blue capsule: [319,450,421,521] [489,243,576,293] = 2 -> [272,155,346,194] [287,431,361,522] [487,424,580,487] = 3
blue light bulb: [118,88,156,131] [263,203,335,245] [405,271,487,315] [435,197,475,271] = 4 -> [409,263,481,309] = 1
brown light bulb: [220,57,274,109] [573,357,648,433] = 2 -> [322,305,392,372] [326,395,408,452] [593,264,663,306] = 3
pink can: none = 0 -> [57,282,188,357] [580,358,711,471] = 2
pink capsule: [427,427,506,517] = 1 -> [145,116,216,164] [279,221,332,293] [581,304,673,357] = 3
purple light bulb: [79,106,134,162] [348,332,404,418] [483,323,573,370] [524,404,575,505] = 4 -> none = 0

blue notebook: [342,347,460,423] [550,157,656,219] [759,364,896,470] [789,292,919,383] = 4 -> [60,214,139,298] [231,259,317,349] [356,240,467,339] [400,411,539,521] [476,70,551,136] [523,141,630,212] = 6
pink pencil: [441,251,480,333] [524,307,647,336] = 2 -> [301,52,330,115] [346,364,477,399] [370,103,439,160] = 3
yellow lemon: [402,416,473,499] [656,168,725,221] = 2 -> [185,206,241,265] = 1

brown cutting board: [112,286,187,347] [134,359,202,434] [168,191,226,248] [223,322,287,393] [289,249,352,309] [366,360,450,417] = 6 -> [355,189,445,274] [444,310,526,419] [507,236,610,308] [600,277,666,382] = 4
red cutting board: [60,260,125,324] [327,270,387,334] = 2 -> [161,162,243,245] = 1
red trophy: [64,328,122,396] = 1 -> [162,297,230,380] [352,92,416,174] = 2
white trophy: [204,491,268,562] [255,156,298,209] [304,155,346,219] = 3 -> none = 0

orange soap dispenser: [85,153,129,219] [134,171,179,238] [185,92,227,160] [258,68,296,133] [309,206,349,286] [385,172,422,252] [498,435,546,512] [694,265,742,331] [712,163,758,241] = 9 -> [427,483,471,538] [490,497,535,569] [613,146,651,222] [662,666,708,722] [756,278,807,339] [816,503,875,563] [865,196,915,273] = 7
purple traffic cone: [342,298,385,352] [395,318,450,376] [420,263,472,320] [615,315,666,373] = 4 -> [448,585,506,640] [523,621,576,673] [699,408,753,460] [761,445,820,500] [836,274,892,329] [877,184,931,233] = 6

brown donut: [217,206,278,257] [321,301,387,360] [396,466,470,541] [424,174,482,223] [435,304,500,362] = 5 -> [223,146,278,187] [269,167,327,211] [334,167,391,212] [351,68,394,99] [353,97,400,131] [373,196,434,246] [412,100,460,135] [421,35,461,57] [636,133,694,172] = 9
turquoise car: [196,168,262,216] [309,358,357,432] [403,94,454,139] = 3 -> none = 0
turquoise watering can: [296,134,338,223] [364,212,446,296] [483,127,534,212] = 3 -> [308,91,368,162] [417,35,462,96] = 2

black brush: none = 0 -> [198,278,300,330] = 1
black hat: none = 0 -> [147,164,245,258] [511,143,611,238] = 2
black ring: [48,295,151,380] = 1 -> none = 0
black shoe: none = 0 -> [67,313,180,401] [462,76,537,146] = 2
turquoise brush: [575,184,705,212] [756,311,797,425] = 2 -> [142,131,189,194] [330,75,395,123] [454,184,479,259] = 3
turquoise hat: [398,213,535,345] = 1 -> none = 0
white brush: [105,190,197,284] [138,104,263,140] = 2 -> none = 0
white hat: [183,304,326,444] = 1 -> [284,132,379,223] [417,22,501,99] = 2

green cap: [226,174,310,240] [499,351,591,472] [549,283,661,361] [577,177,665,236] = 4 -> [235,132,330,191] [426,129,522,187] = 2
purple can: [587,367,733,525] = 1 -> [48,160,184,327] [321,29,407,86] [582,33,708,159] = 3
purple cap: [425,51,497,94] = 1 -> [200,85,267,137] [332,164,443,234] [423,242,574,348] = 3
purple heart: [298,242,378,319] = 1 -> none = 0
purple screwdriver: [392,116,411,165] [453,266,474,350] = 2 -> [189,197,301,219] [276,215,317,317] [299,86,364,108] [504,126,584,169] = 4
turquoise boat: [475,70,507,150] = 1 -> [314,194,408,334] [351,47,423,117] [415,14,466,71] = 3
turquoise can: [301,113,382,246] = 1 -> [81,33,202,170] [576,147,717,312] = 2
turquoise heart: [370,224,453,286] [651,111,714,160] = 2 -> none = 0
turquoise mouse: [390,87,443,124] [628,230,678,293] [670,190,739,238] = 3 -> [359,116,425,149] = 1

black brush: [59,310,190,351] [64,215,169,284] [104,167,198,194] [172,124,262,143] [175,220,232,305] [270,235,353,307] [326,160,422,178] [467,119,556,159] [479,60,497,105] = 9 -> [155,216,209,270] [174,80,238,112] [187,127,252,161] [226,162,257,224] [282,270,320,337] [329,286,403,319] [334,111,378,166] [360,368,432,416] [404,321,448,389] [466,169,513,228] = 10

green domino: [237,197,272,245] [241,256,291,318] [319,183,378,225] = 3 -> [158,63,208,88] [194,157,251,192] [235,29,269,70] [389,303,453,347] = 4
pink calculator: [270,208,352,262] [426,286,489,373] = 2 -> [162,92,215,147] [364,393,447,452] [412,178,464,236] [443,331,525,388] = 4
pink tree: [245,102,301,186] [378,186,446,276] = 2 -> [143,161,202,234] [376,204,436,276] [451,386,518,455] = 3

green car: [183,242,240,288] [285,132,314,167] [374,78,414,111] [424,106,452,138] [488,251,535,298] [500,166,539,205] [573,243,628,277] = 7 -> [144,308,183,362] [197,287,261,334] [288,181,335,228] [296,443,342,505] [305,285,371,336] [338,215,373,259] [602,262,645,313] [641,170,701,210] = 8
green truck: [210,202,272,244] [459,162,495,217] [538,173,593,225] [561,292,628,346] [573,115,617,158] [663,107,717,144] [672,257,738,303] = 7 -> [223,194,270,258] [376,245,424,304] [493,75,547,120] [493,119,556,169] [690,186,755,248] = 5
########################################
## ACTIVITY
Print, without alteration, only the lines above between the one holding "purple screwdriver: [392,116,411,165]" and the one holding "turquoise heart: [370,224,453,286]", inclusive.

## PROBLEM SOLUTION
purple screwdriver: [392,116,411,165] [453,266,474,350] = 2 -> [189,197,301,219] [276,215,317,317] [299,86,364,108] [504,126,584,169] = 4
turquoise boat: [475,70,507,150] = 1 -> [314,194,408,334] [351,47,423,117] [415,14,466,71] = 3
turquoise can: [301,113,382,246] = 1 -> [81,33,202,170] [576,147,717,312] = 2
turquoise heart: [370,224,453,286] [651,111,714,160] = 2 -> none = 0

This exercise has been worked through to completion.